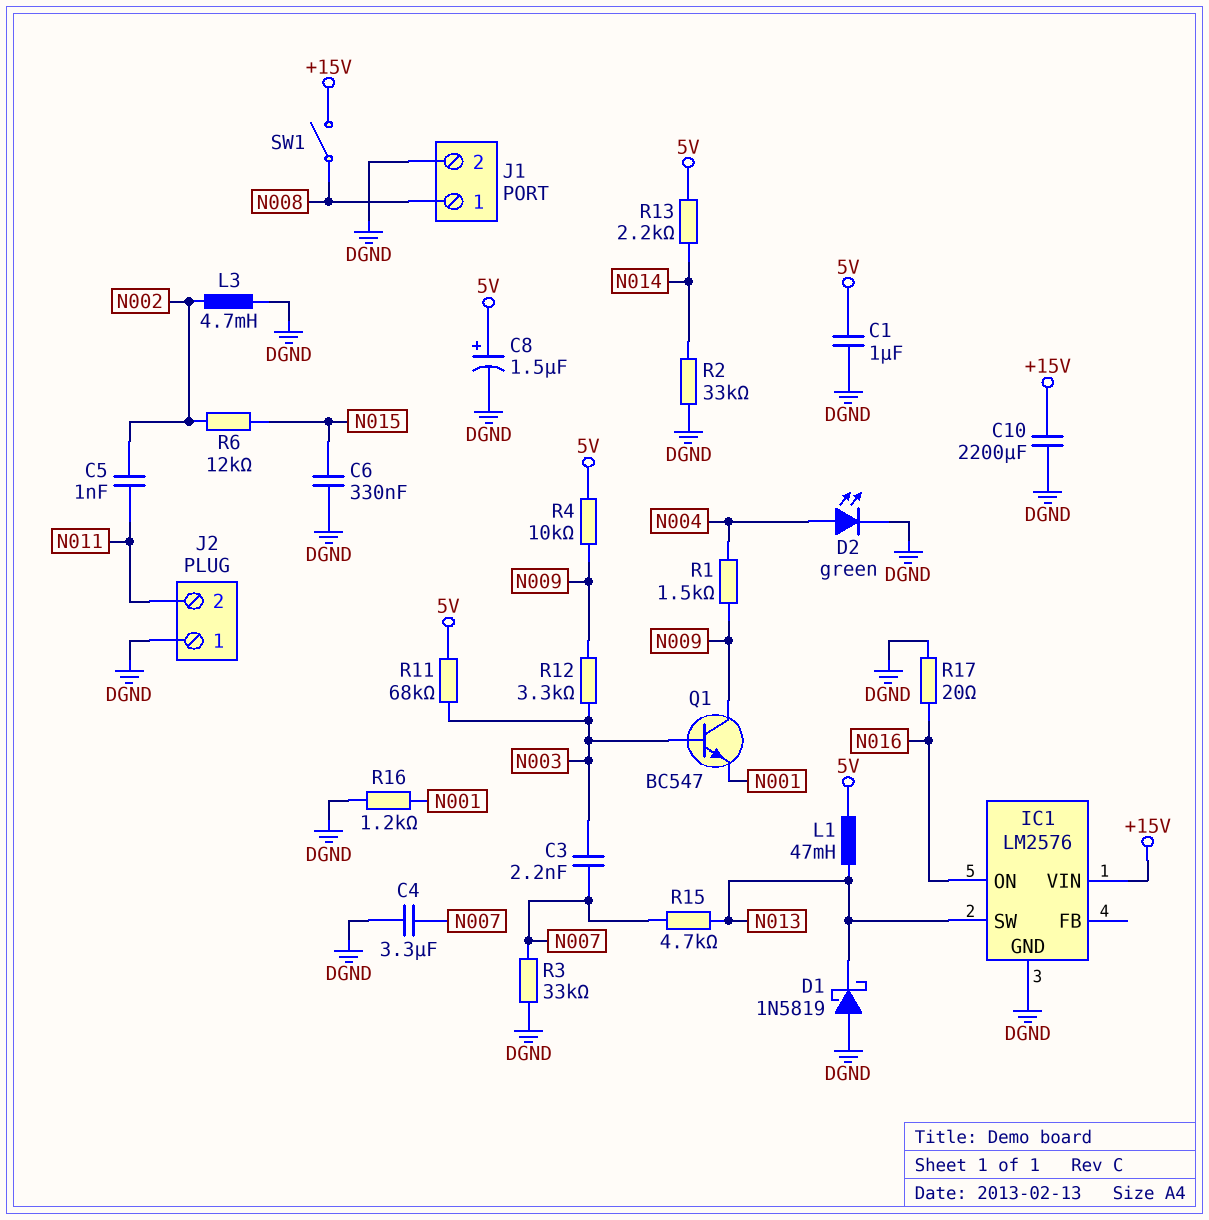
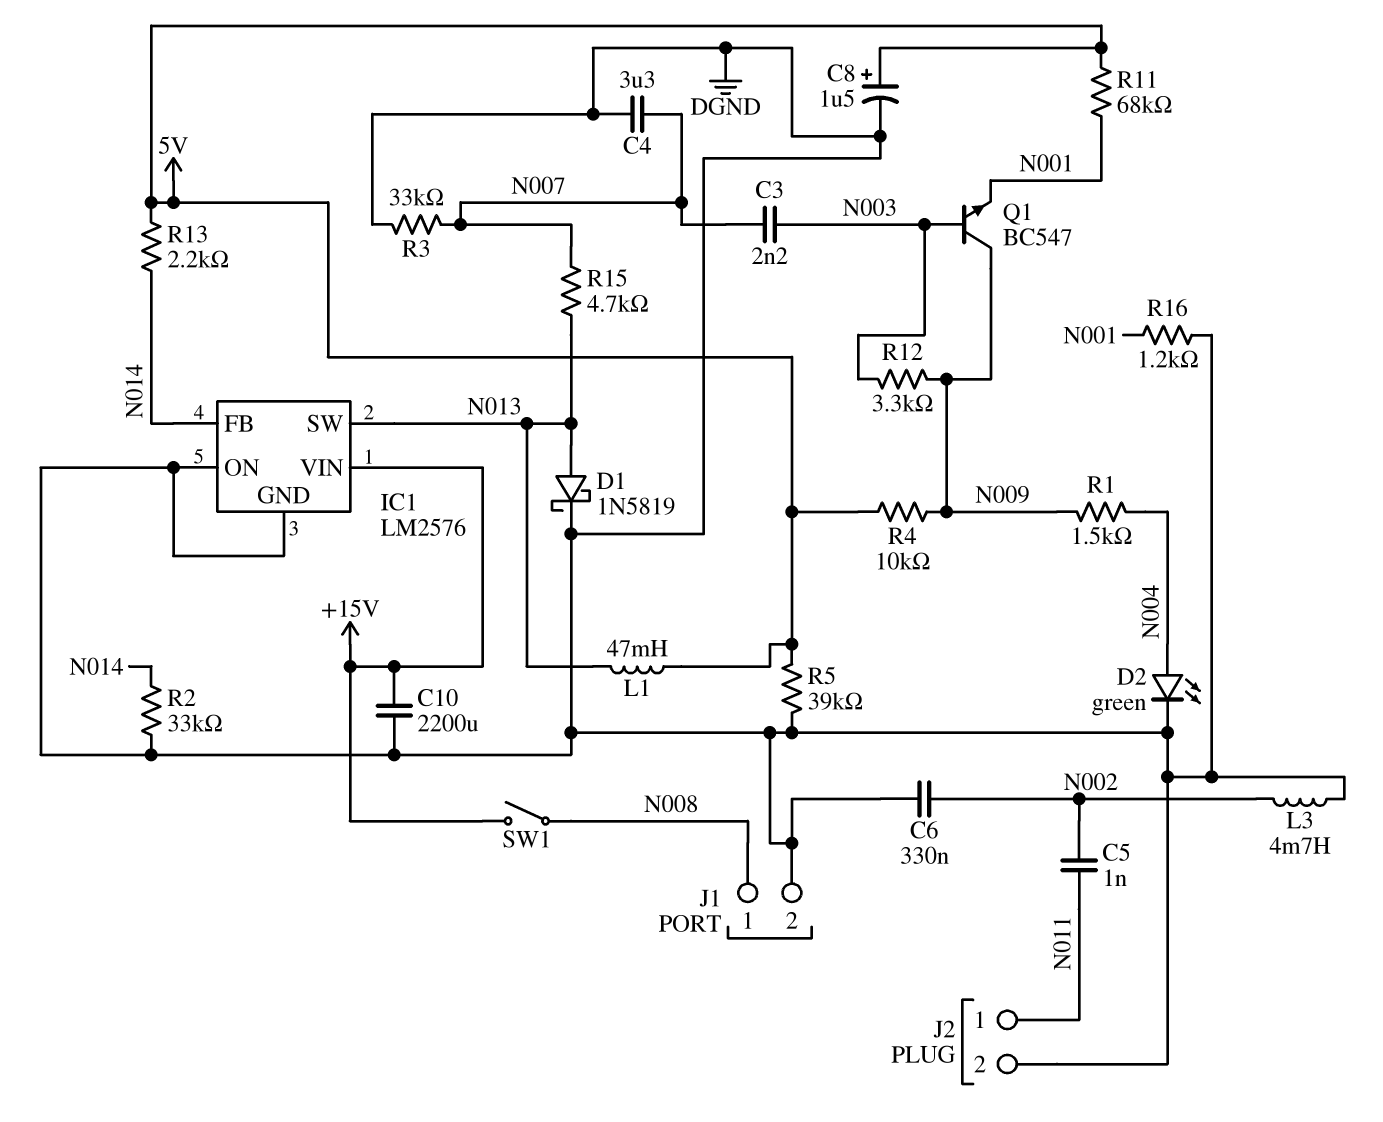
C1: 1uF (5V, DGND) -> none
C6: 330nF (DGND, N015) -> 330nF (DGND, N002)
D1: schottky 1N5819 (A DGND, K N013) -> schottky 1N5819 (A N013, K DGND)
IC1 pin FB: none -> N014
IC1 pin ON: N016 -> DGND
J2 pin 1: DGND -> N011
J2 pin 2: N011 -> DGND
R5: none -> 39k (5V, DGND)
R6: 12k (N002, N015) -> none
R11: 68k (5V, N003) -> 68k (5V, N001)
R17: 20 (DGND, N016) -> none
+++++
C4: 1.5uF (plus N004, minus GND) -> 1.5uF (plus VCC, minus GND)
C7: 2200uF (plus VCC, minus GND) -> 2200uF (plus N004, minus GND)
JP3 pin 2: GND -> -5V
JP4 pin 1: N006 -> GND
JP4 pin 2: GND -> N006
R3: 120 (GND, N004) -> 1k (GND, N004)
+++++
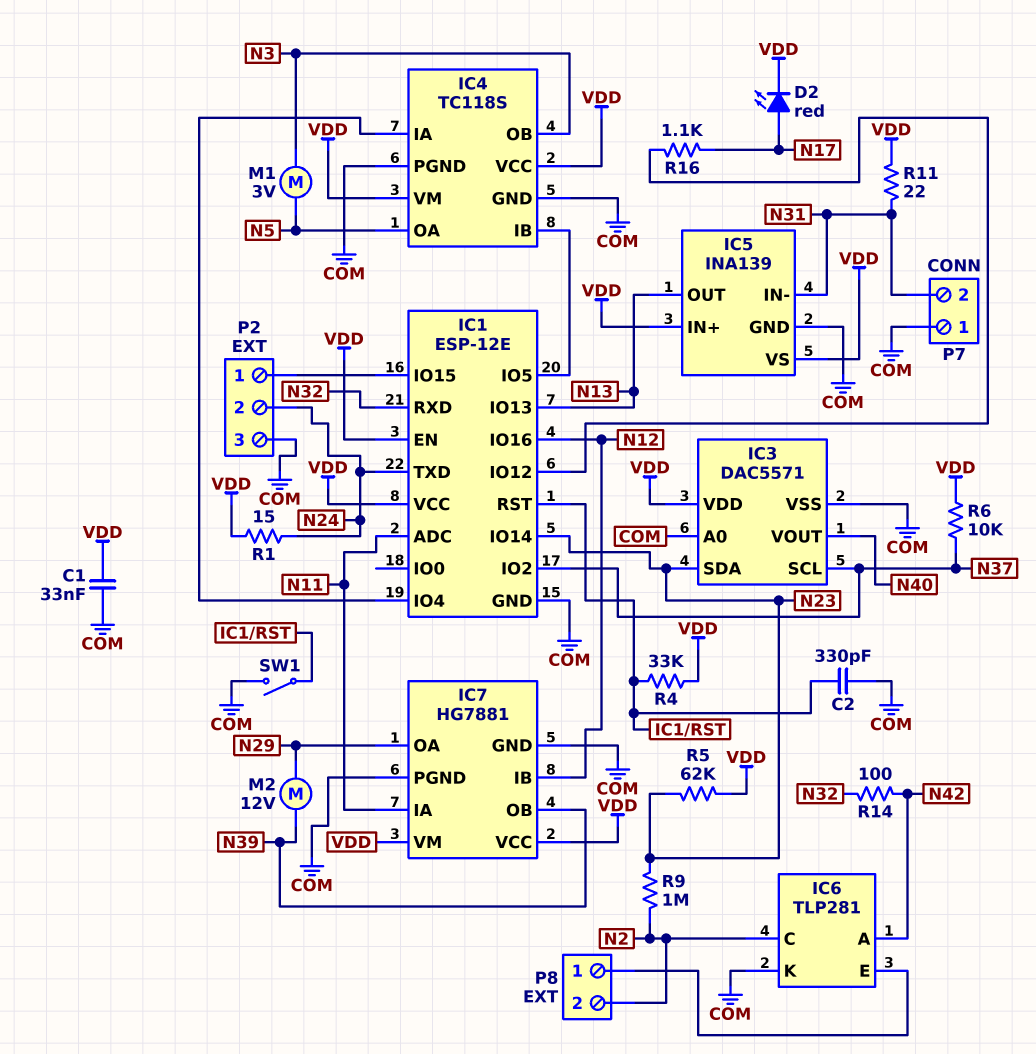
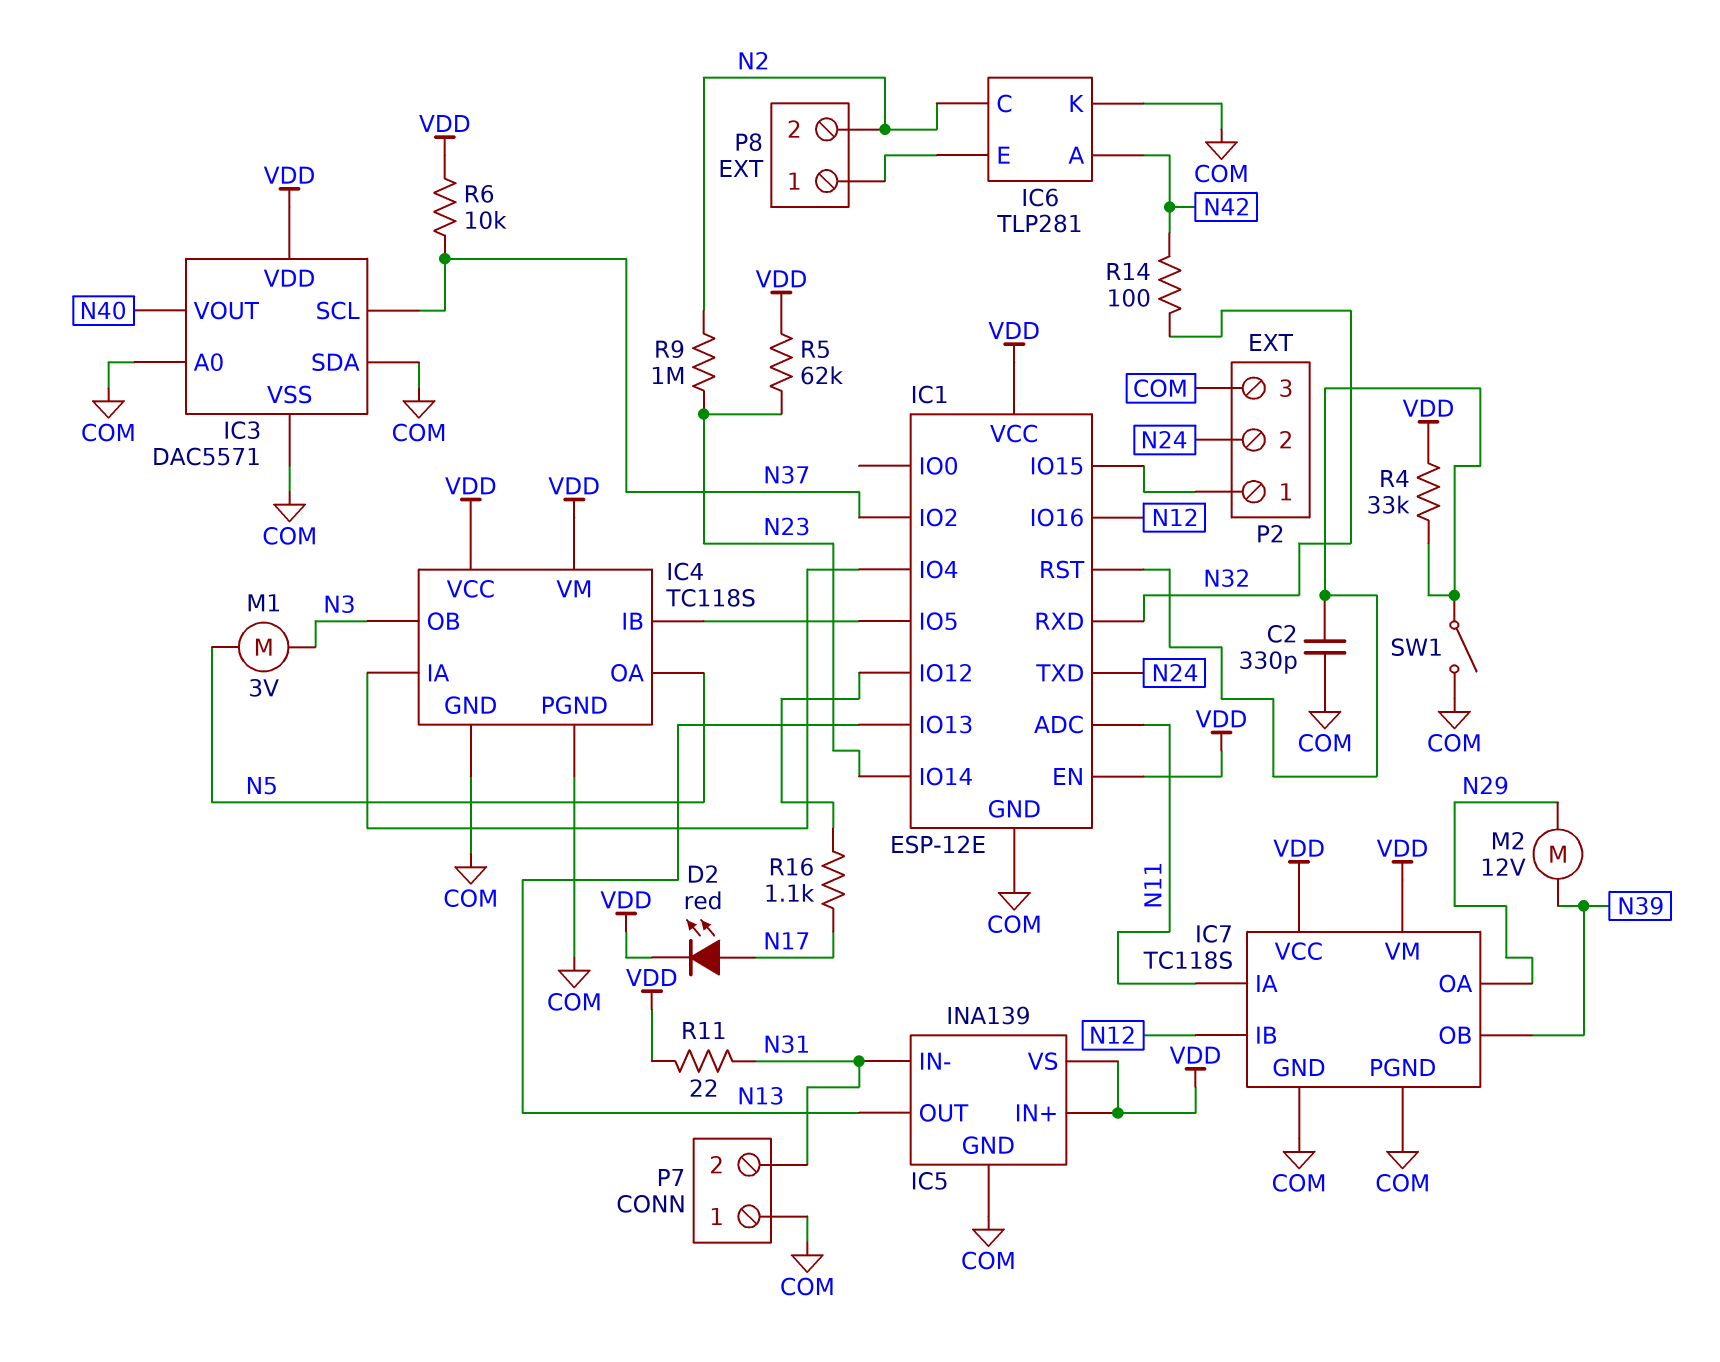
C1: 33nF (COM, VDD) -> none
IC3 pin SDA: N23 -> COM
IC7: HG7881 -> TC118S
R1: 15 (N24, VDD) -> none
+++++
Description of the task | Show every line above in which the word "minus" appears.

Response |
C4: 1.5uF (plus N004, minus GND) -> 1.5uF (plus VCC, minus GND)
C7: 2200uF (plus VCC, minus GND) -> 2200uF (plus N004, minus GND)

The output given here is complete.